▸ Exercise details
Set down the full listing that follows, word for word.

▸ Information given
——————

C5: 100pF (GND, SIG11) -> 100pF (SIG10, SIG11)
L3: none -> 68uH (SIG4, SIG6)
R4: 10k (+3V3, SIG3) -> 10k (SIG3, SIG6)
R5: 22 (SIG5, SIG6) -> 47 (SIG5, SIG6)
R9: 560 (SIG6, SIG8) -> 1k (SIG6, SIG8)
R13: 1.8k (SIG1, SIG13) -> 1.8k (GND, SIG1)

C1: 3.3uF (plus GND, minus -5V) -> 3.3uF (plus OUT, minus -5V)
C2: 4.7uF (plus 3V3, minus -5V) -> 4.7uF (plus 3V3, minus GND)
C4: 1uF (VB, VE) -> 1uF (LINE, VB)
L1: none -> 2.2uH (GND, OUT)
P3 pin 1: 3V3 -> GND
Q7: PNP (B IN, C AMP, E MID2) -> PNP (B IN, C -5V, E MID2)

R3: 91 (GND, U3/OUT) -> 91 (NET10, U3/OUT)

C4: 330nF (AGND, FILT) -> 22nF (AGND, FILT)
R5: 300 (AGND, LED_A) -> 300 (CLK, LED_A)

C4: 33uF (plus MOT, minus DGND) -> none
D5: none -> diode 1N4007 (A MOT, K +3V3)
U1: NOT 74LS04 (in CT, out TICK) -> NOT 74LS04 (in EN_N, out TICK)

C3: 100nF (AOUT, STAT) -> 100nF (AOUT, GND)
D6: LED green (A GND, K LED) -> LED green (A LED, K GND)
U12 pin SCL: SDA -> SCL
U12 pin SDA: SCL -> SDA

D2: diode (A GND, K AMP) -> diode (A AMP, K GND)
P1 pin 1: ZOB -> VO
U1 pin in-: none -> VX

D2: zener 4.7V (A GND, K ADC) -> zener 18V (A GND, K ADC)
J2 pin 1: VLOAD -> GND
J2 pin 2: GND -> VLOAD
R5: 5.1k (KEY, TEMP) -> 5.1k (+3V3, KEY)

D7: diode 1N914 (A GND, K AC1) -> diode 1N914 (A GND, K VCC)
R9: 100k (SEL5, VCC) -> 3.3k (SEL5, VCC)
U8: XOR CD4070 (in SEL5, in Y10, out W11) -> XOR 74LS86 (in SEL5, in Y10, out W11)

——————

▸ Answer space
C5: 100pF (GND, SIG11) -> 100pF (SIG10, SIG11)
L3: none -> 68uH (SIG4, SIG6)
R4: 10k (+3V3, SIG3) -> 10k (SIG3, SIG6)
R5: 22 (SIG5, SIG6) -> 47 (SIG5, SIG6)
R9: 560 (SIG6, SIG8) -> 1k (SIG6, SIG8)
R13: 1.8k (SIG1, SIG13) -> 1.8k (GND, SIG1)

C1: 3.3uF (plus GND, minus -5V) -> 3.3uF (plus OUT, minus -5V)
C2: 4.7uF (plus 3V3, minus -5V) -> 4.7uF (plus 3V3, minus GND)
C4: 1uF (VB, VE) -> 1uF (LINE, VB)
L1: none -> 2.2uH (GND, OUT)
P3 pin 1: 3V3 -> GND
Q7: PNP (B IN, C AMP, E MID2) -> PNP (B IN, C -5V, E MID2)

R3: 91 (GND, U3/OUT) -> 91 (NET10, U3/OUT)

C4: 330nF (AGND, FILT) -> 22nF (AGND, FILT)
R5: 300 (AGND, LED_A) -> 300 (CLK, LED_A)

C4: 33uF (plus MOT, minus DGND) -> none
D5: none -> diode 1N4007 (A MOT, K +3V3)
U1: NOT 74LS04 (in CT, out TICK) -> NOT 74LS04 (in EN_N, out TICK)

C3: 100nF (AOUT, STAT) -> 100nF (AOUT, GND)
D6: LED green (A GND, K LED) -> LED green (A LED, K GND)
U12 pin SCL: SDA -> SCL
U12 pin SDA: SCL -> SDA

D2: diode (A GND, K AMP) -> diode (A AMP, K GND)
P1 pin 1: ZOB -> VO
U1 pin in-: none -> VX

D2: zener 4.7V (A GND, K ADC) -> zener 18V (A GND, K ADC)
J2 pin 1: VLOAD -> GND
J2 pin 2: GND -> VLOAD
R5: 5.1k (KEY, TEMP) -> 5.1k (+3V3, KEY)

D7: diode 1N914 (A GND, K AC1) -> diode 1N914 (A GND, K VCC)
R9: 100k (SEL5, VCC) -> 3.3k (SEL5, VCC)
U8: XOR CD4070 (in SEL5, in Y10, out W11) -> XOR 74LS86 (in SEL5, in Y10, out W11)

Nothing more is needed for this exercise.